*WHAT YOU HAVE TO DO*. If a line in the records below contains the word "counterclockwise", copy it out.

(Frame-by-frame shape edits)
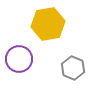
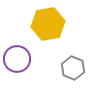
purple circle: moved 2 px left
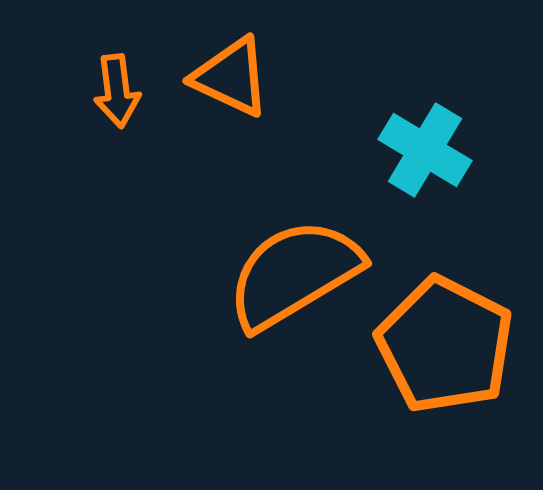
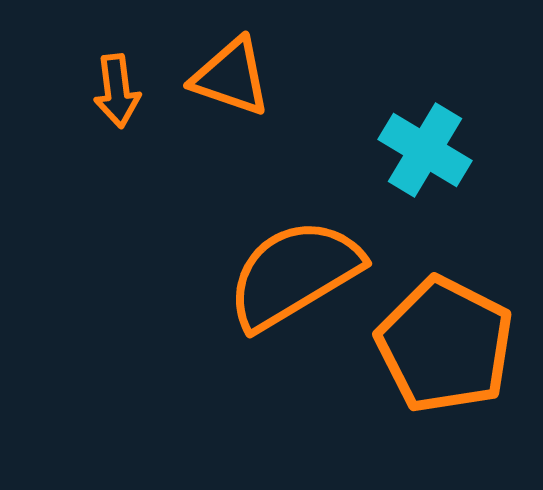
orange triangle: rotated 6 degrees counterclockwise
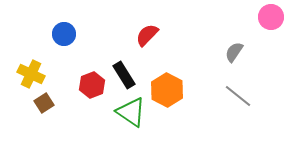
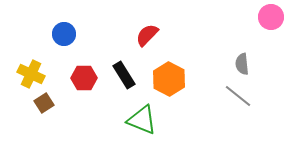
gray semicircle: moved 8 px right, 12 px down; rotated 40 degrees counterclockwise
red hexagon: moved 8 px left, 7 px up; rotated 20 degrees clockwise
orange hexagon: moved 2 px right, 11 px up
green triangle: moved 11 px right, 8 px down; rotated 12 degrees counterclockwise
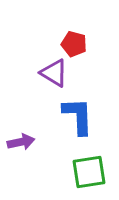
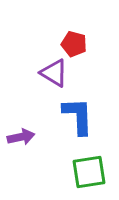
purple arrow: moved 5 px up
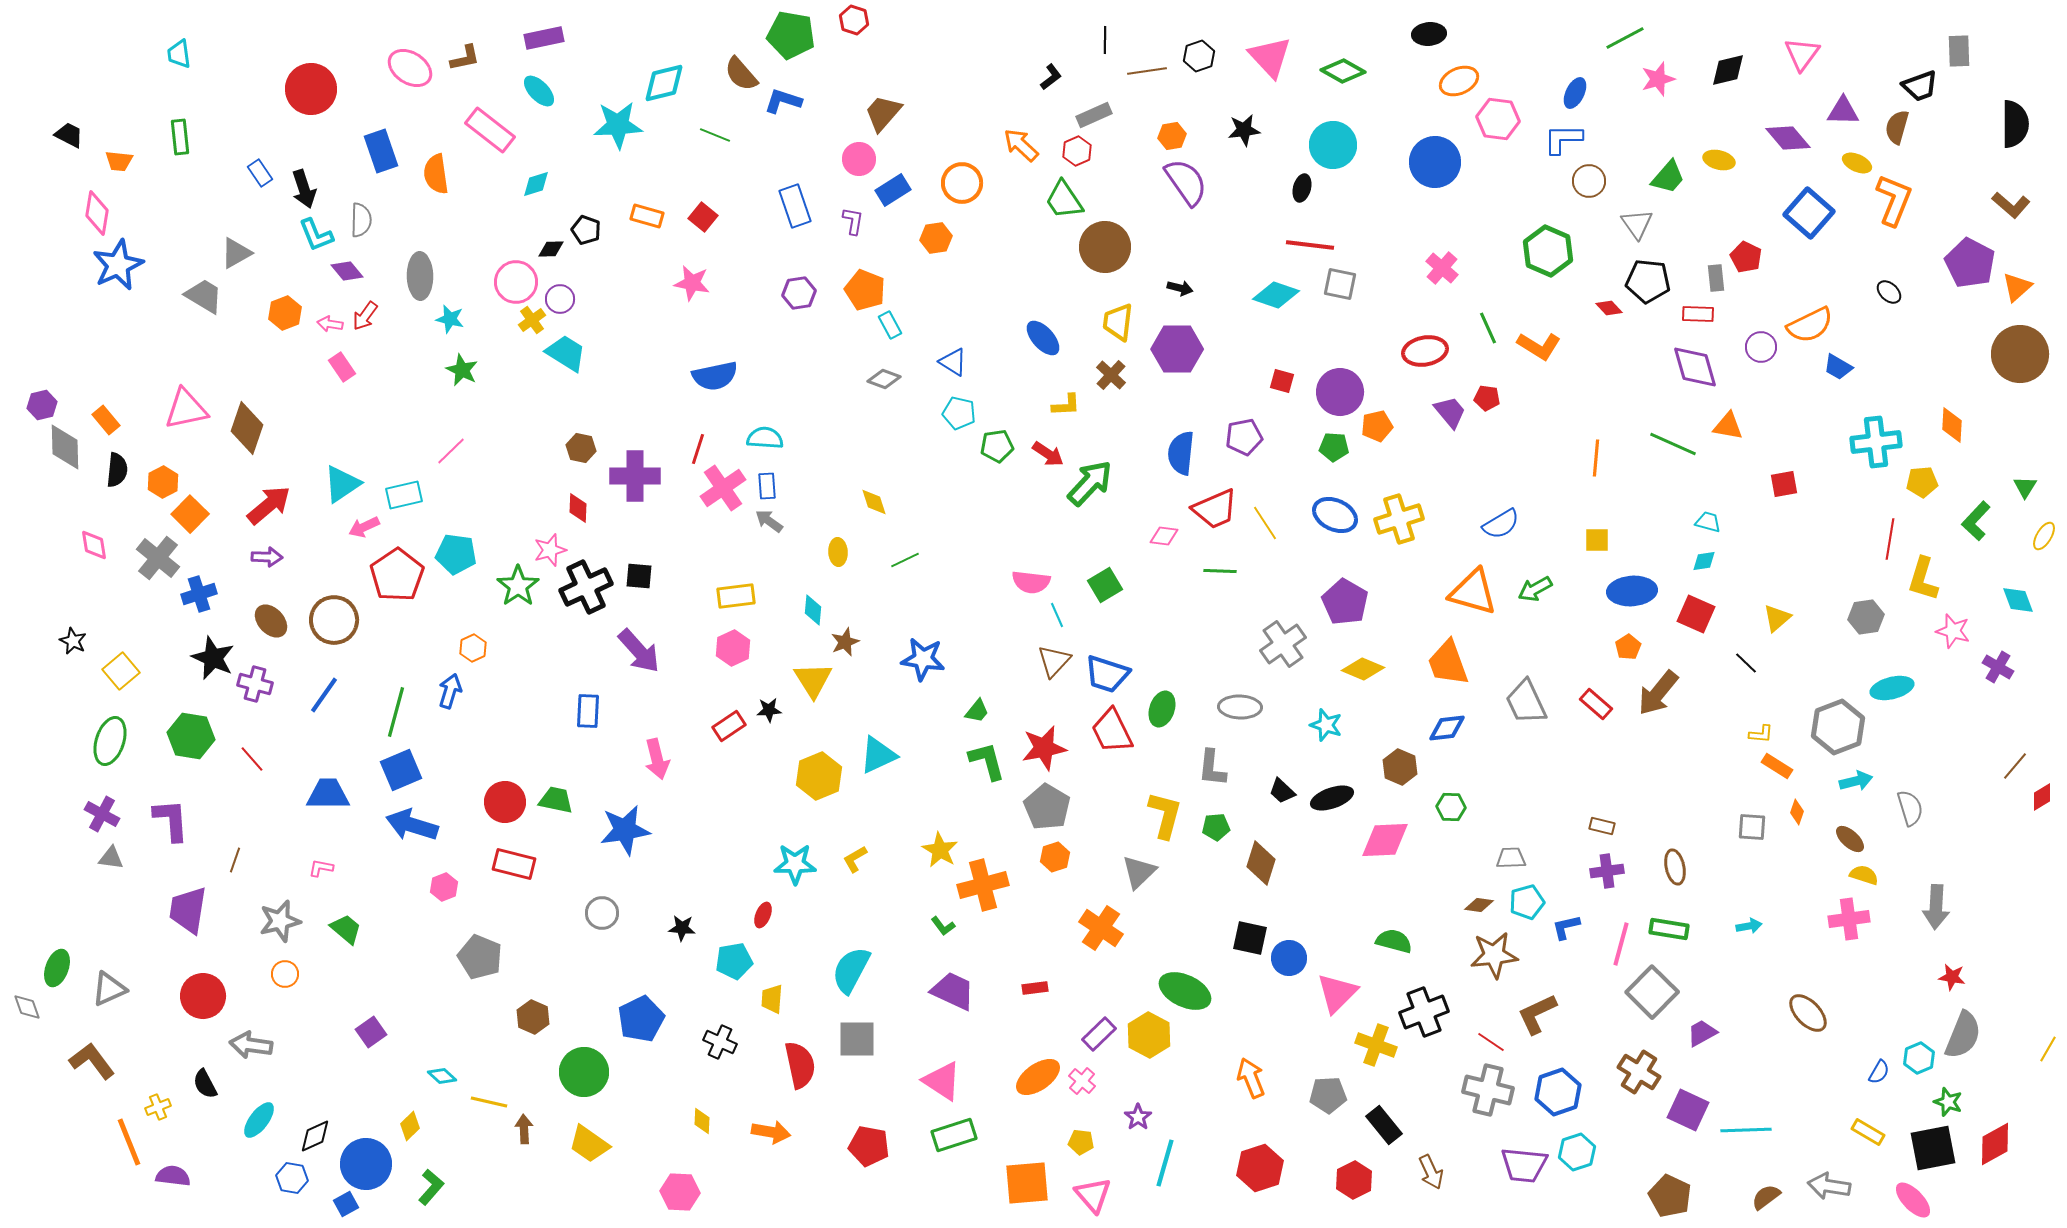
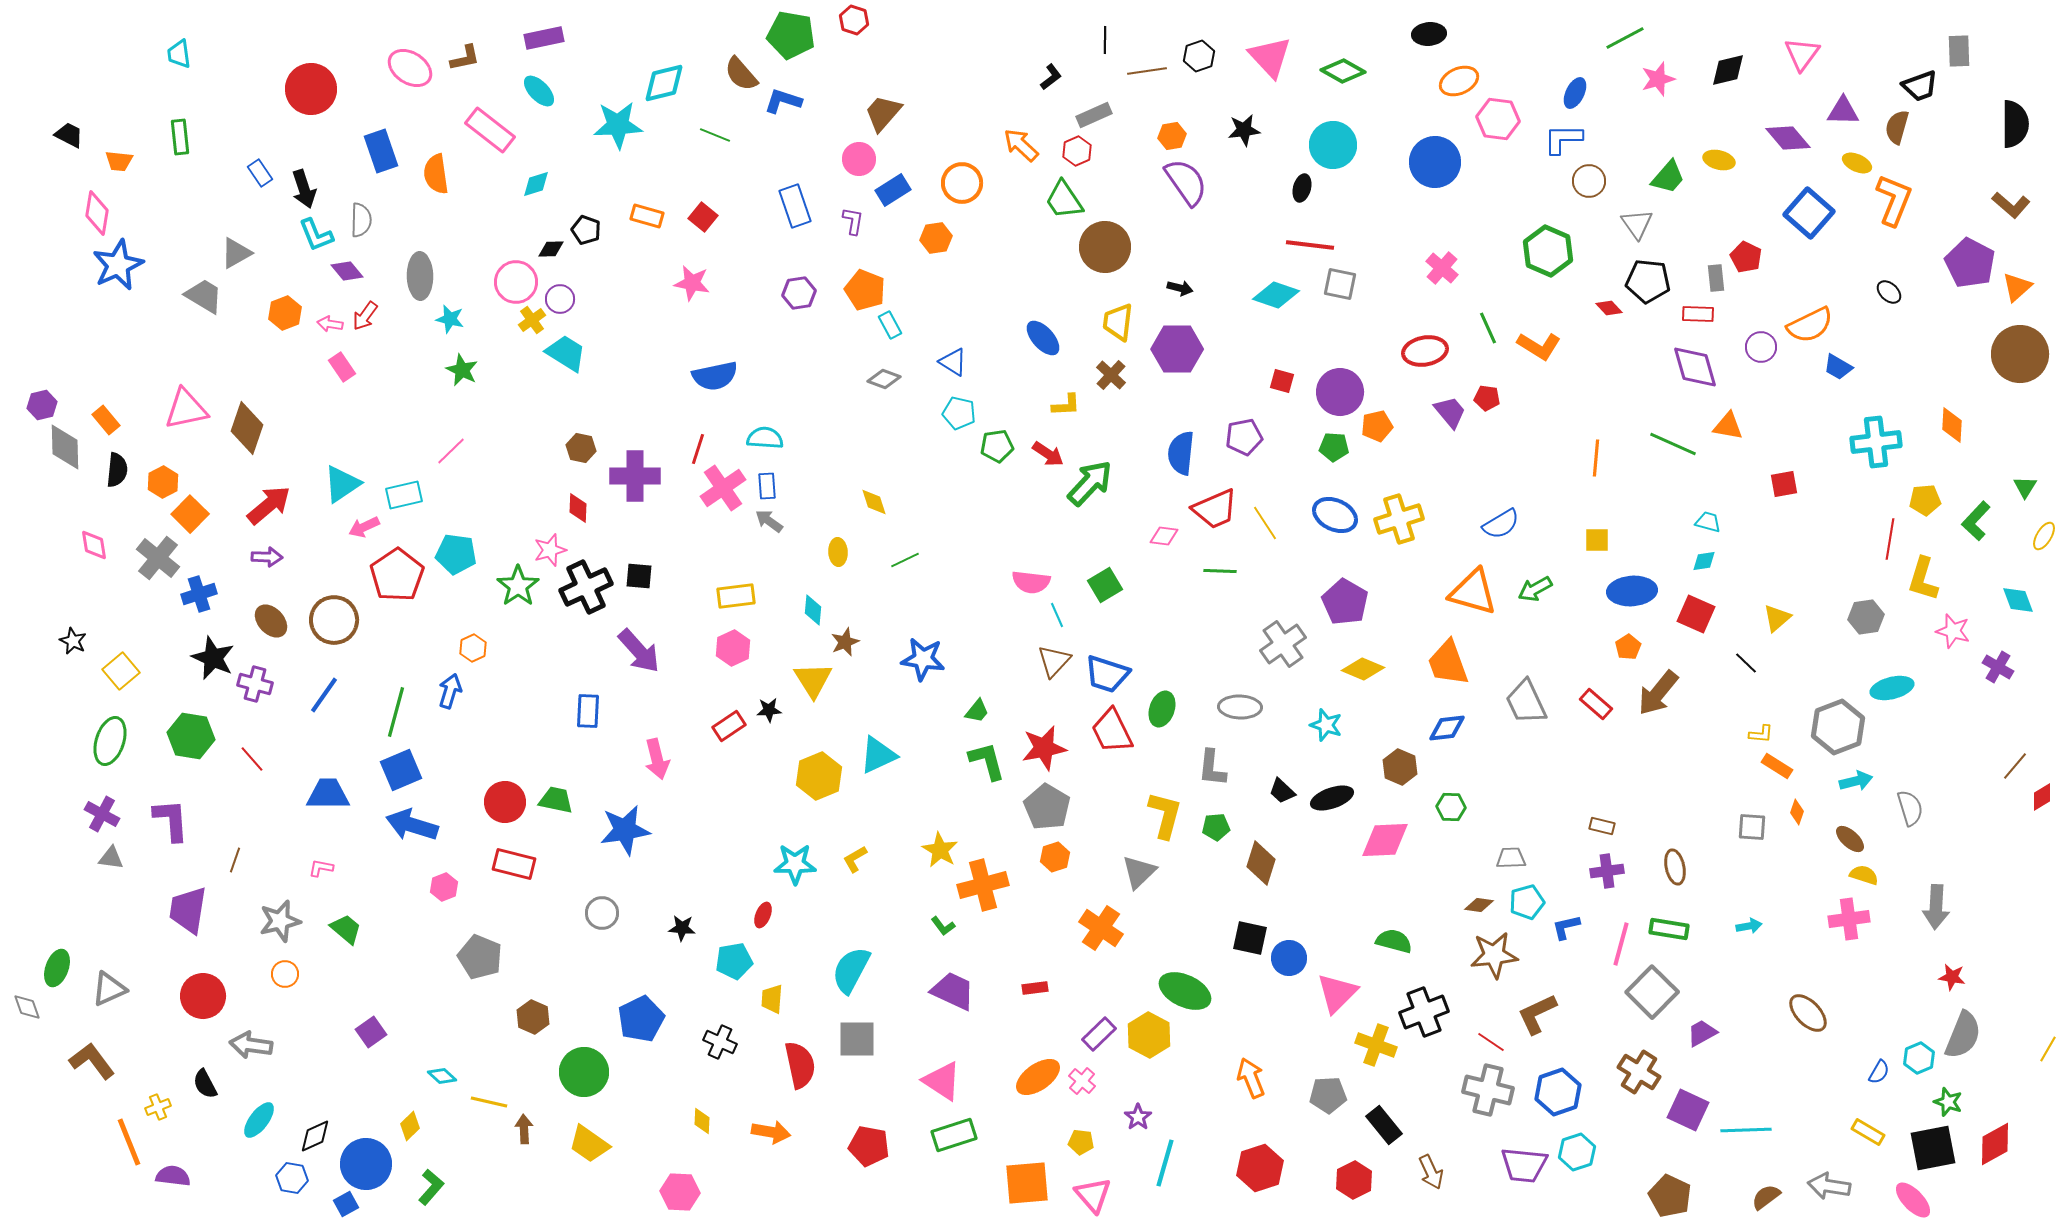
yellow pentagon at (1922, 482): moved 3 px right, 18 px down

*ANSWER SPACE*.
orange triangle: rotated 6 degrees counterclockwise
gray semicircle: moved 8 px right, 12 px down; rotated 40 degrees counterclockwise
green triangle: moved 11 px right, 8 px down; rotated 12 degrees counterclockwise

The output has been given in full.